Extracted records:
++++

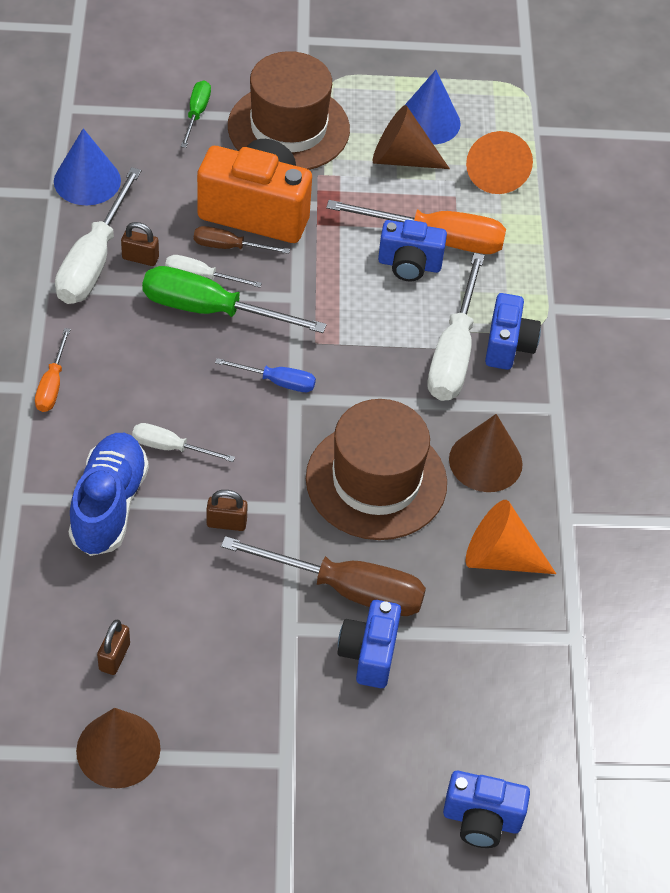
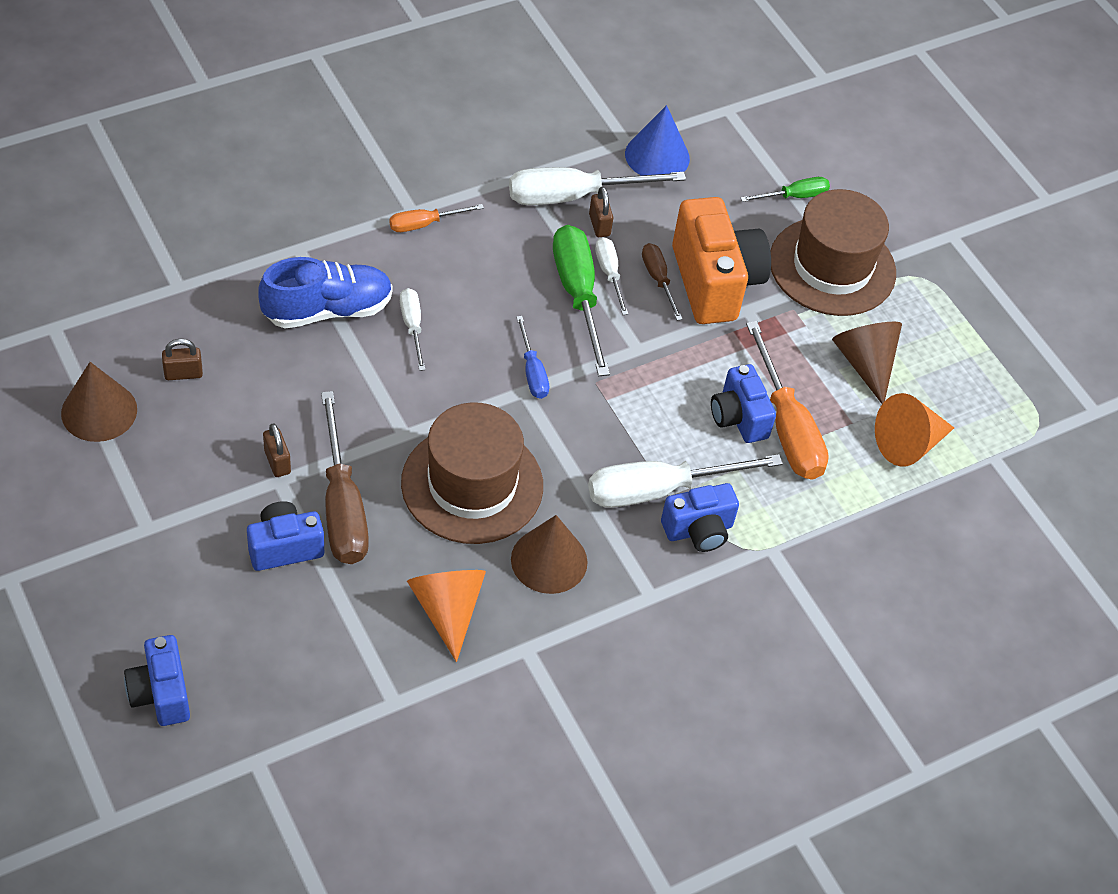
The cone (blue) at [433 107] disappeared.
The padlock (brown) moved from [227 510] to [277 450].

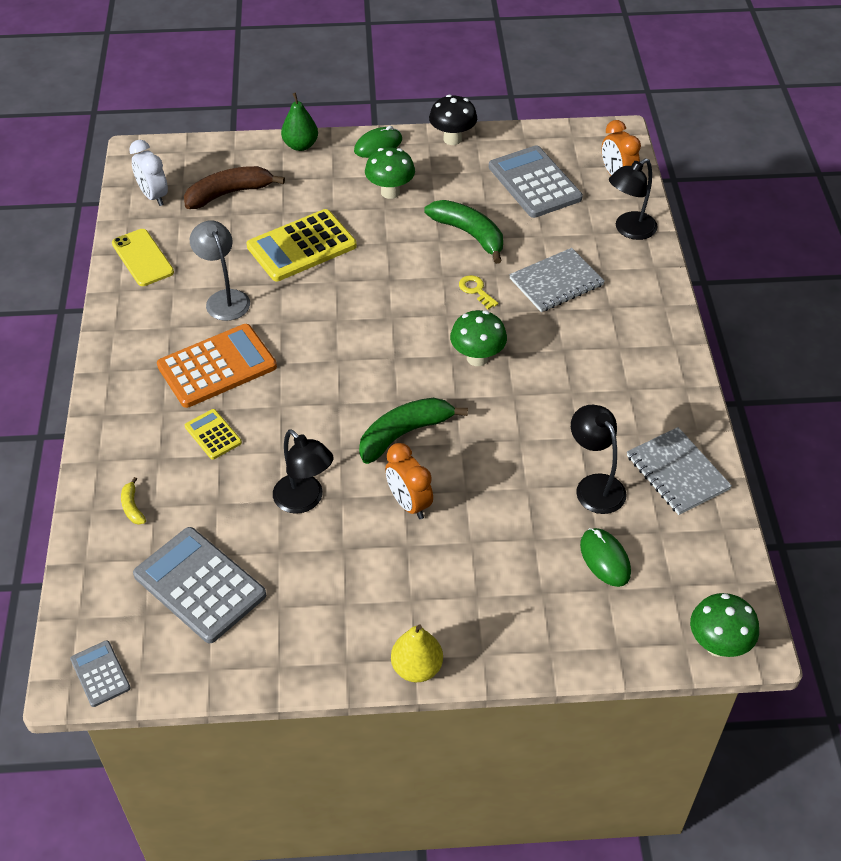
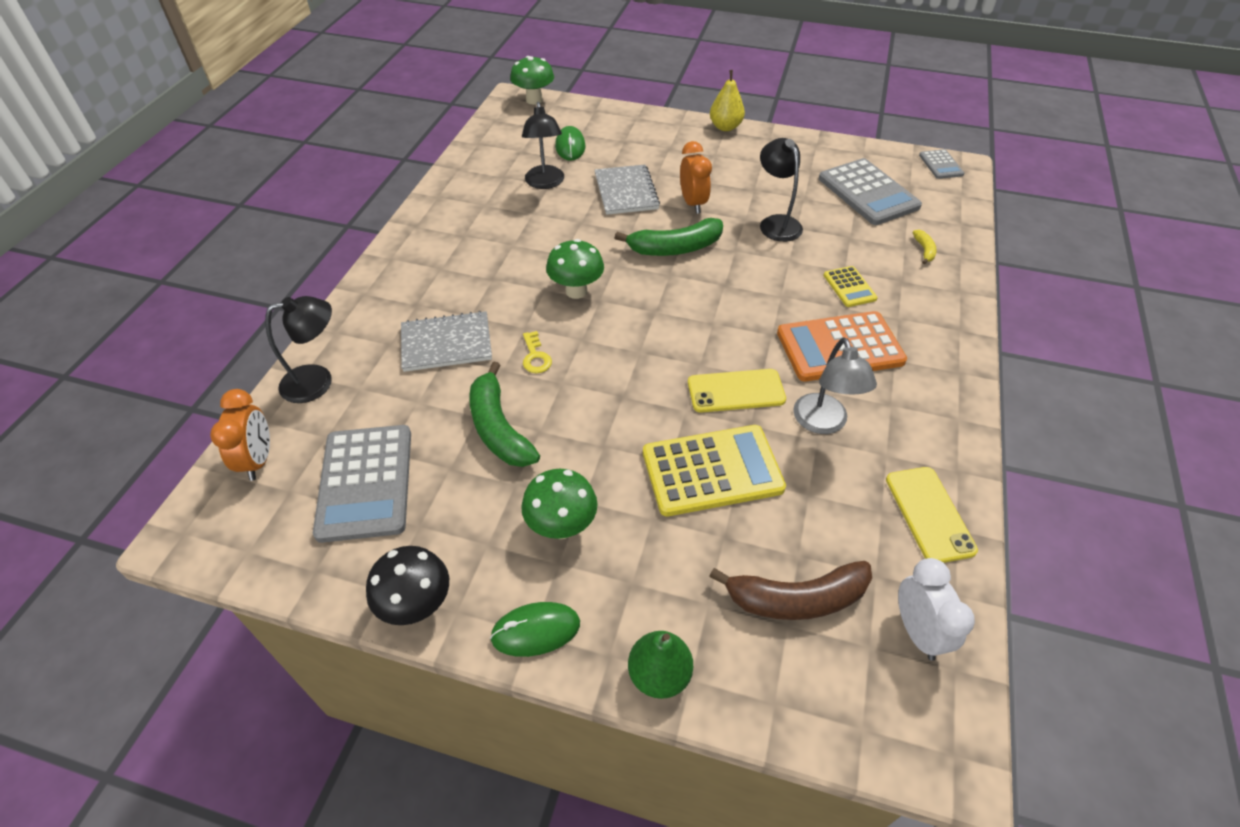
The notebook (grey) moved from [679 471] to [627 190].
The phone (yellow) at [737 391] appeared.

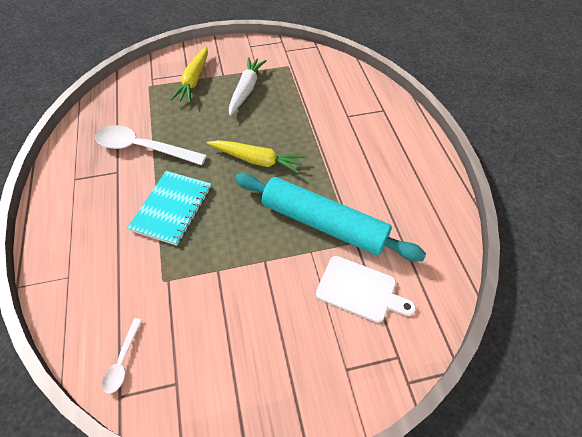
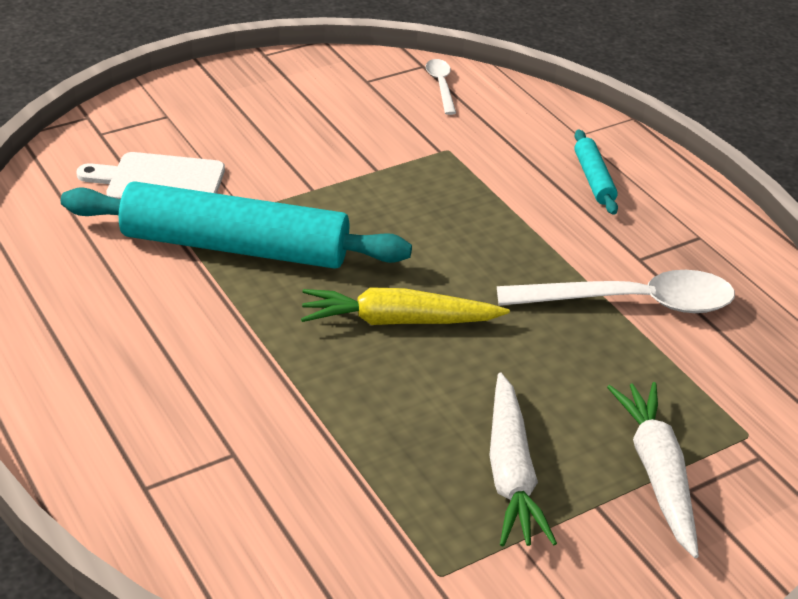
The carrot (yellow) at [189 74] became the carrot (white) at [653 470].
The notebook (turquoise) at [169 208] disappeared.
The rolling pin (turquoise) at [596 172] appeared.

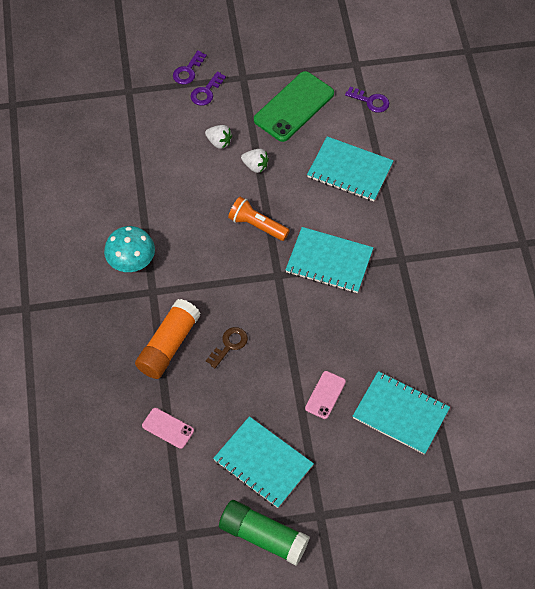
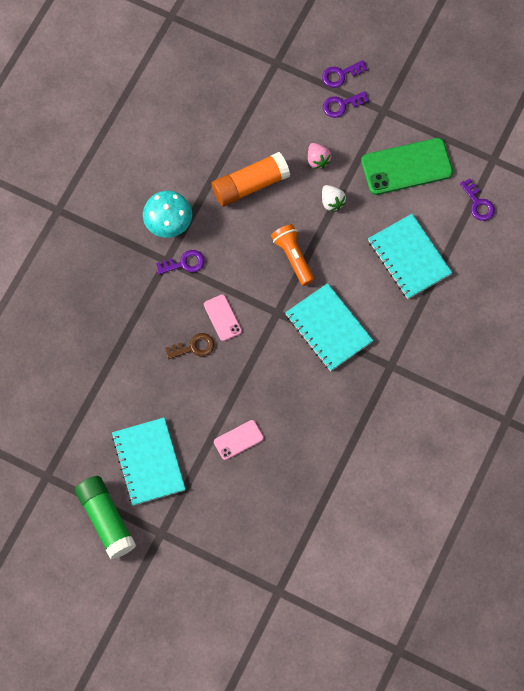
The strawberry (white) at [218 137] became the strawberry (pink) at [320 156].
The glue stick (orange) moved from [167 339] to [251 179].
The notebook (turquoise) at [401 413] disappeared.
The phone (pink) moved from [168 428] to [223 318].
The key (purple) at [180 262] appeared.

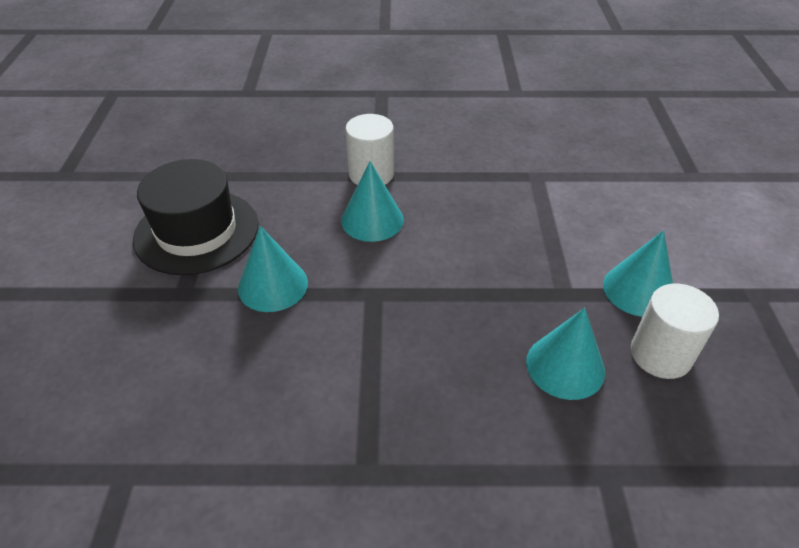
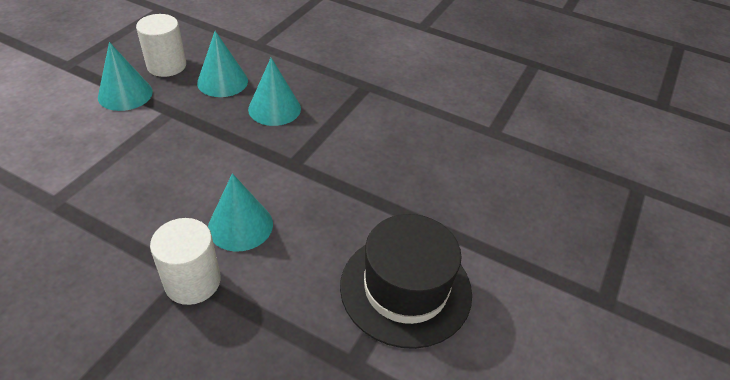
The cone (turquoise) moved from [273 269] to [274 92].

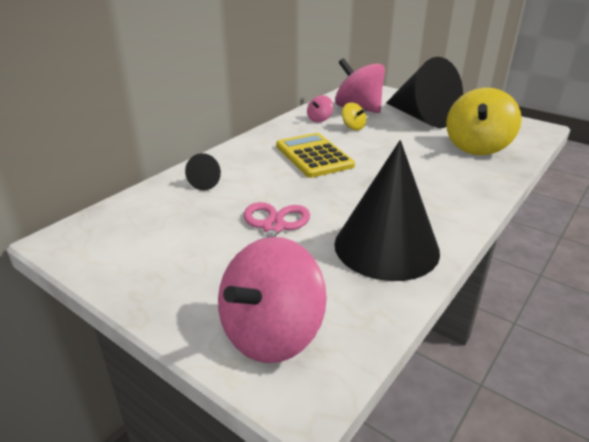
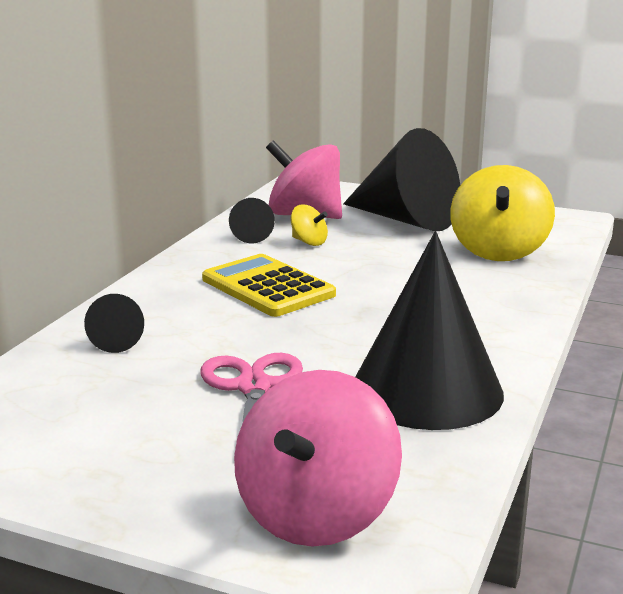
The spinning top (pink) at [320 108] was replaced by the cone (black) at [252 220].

++++

**Instructions to follow:** Please retype every record exactly, leaving the pictures out.

**Expected answer:**
The cone (blue) at [433 107] disappeared.
The padlock (brown) moved from [227 510] to [277 450].

The notebook (grey) moved from [679 471] to [627 190].
The phone (yellow) at [737 391] appeared.

The carrot (yellow) at [189 74] became the carrot (white) at [653 470].
The notebook (turquoise) at [169 208] disappeared.
The rolling pin (turquoise) at [596 172] appeared.

The strawberry (white) at [218 137] became the strawberry (pink) at [320 156].
The glue stick (orange) moved from [167 339] to [251 179].
The notebook (turquoise) at [401 413] disappeared.
The phone (pink) moved from [168 428] to [223 318].
The key (purple) at [180 262] appeared.

The cone (turquoise) moved from [273 269] to [274 92].

The spinning top (pink) at [320 108] was replaced by the cone (black) at [252 220].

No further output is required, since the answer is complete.